EXERCISE DIRECTIONS:
Would you please repeat the lines in the listing below from the one containing "IC120 pin EN: GND -> +24V" through the final one, exactly as they appear?

MATERIAL FOR THE TASK:
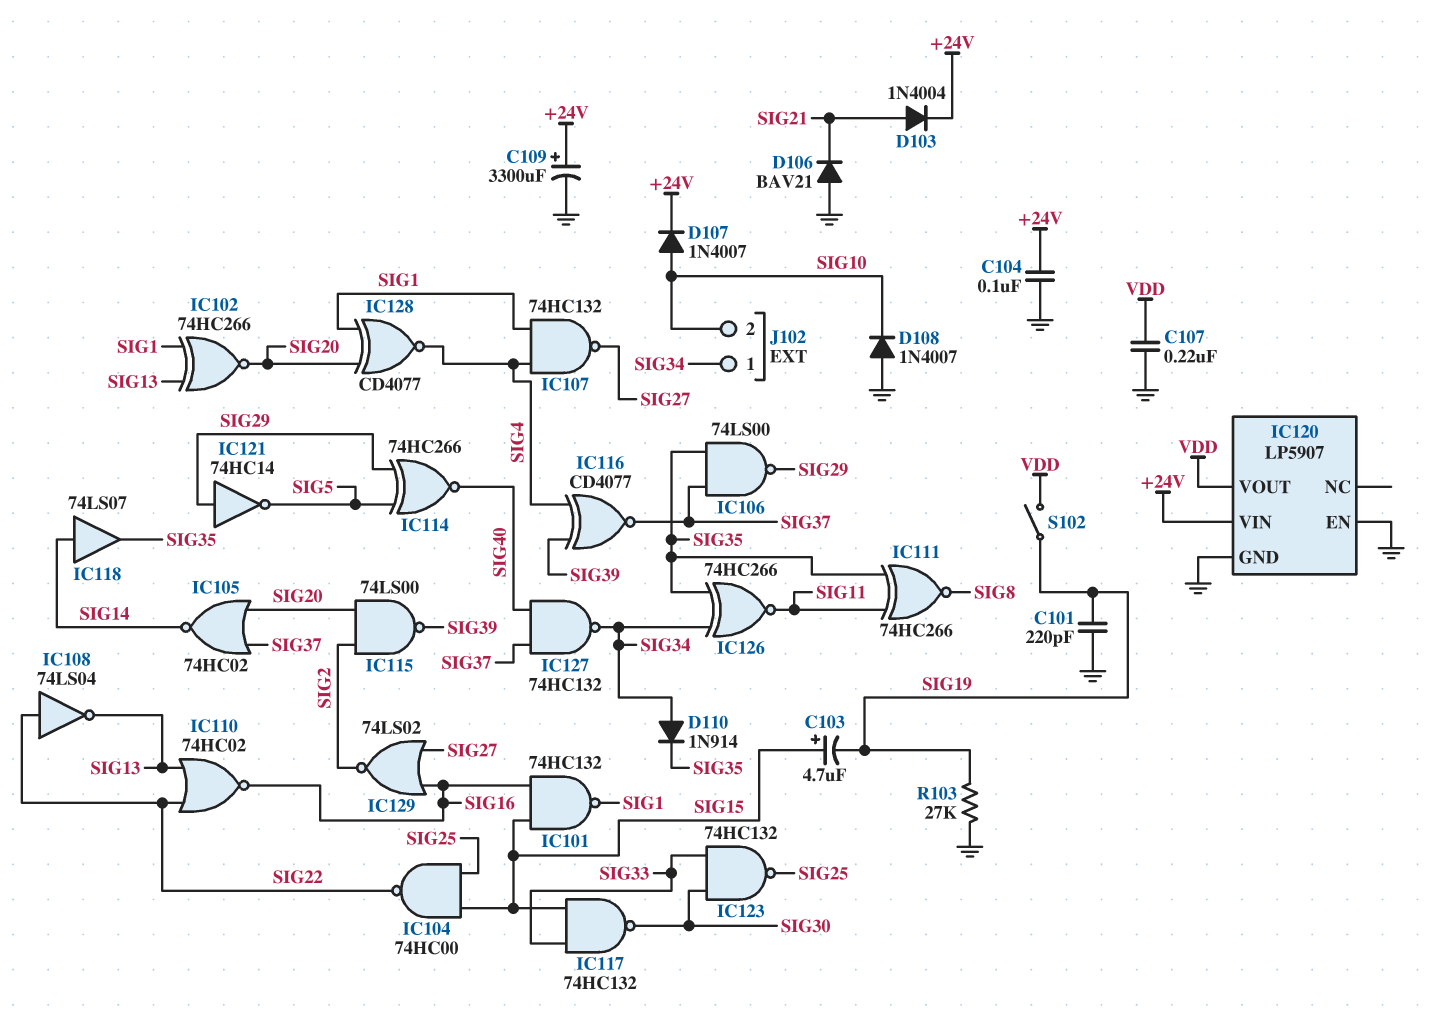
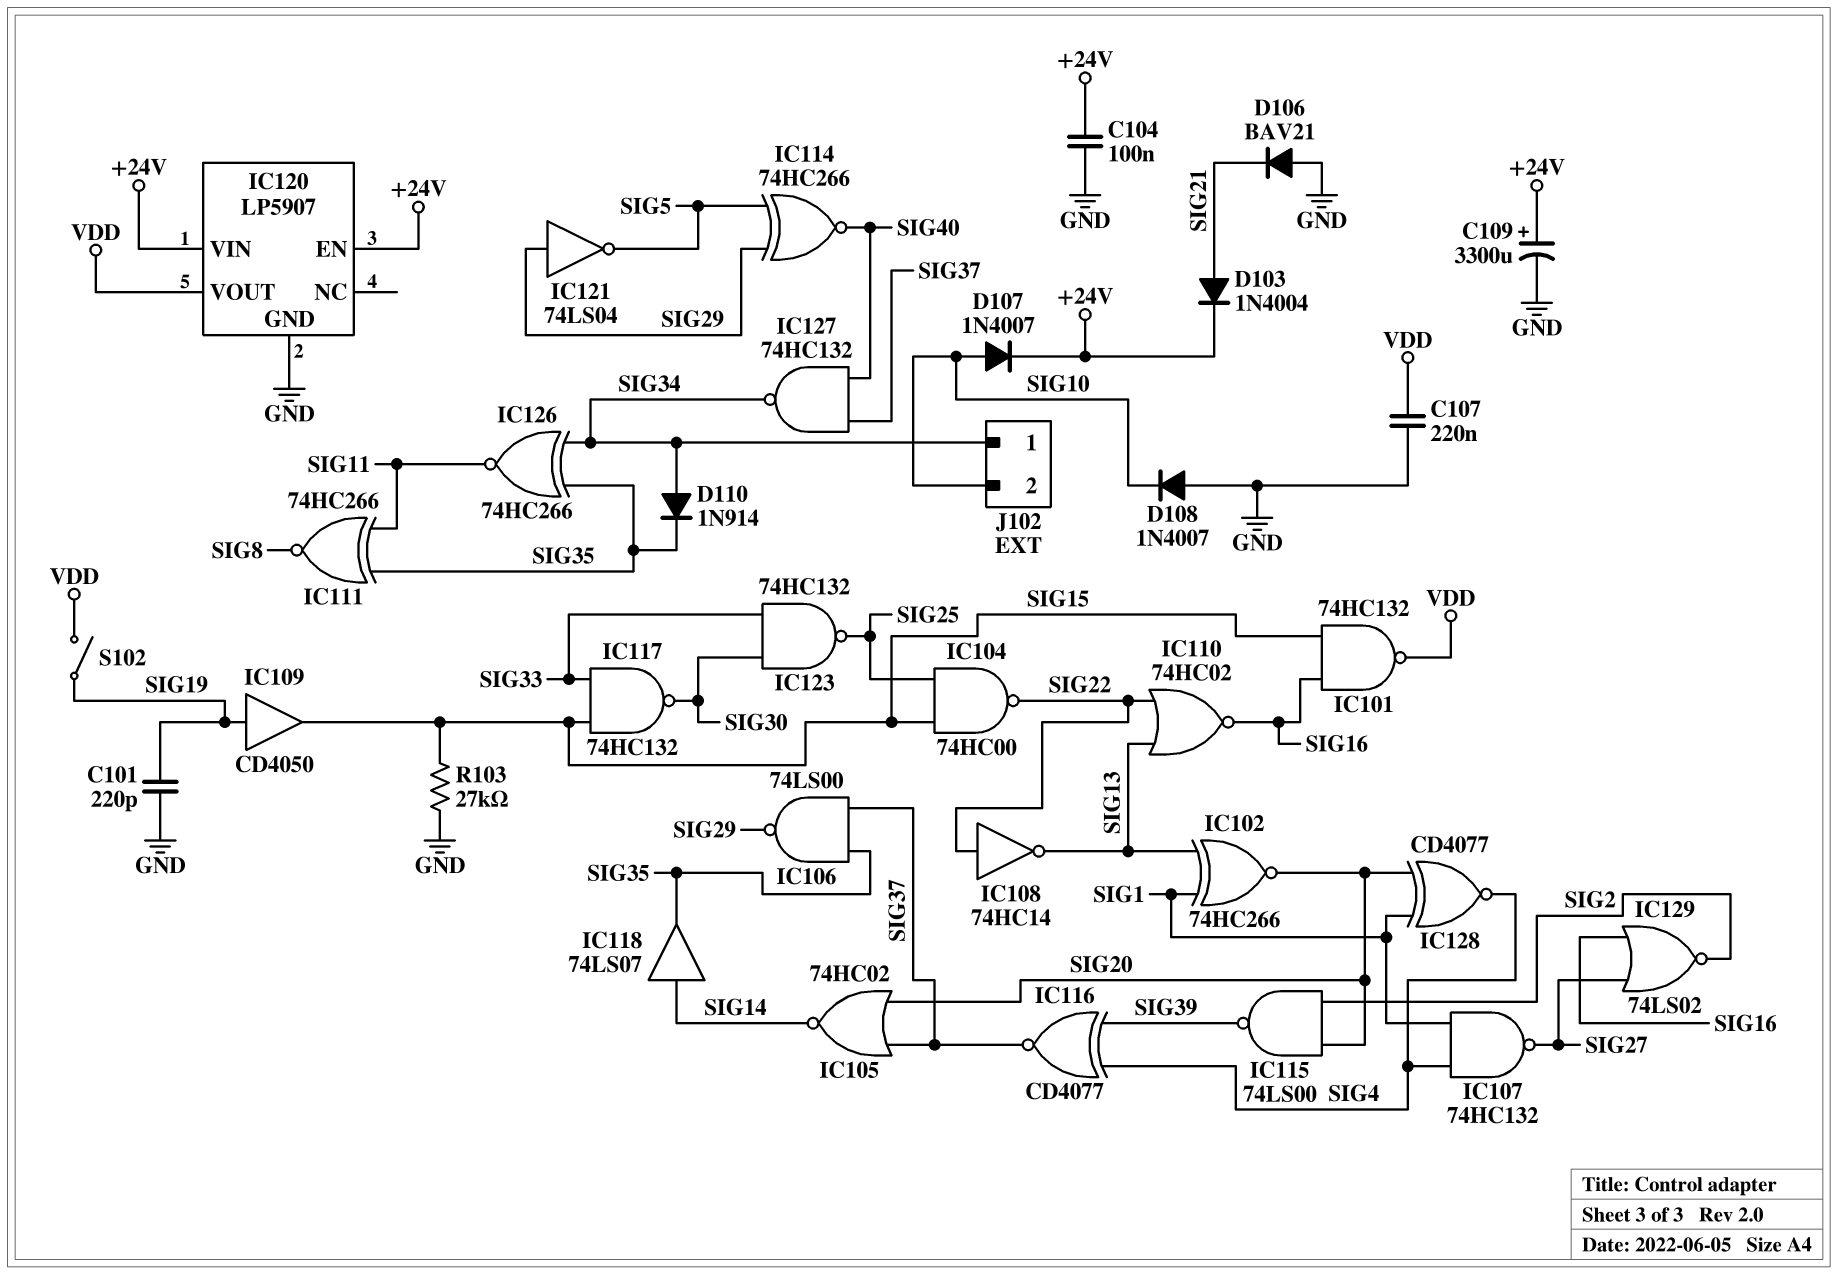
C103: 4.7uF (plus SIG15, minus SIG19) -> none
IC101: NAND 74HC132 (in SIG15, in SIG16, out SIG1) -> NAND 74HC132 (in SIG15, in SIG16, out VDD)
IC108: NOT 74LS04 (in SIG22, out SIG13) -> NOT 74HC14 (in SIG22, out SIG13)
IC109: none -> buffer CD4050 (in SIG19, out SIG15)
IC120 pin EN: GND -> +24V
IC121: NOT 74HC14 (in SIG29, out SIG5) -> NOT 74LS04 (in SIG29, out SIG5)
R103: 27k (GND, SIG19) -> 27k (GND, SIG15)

SOLUTION FOR THIS PROBLEM:
IC120 pin EN: GND -> +24V
IC121: NOT 74HC14 (in SIG29, out SIG5) -> NOT 74LS04 (in SIG29, out SIG5)
R103: 27k (GND, SIG19) -> 27k (GND, SIG15)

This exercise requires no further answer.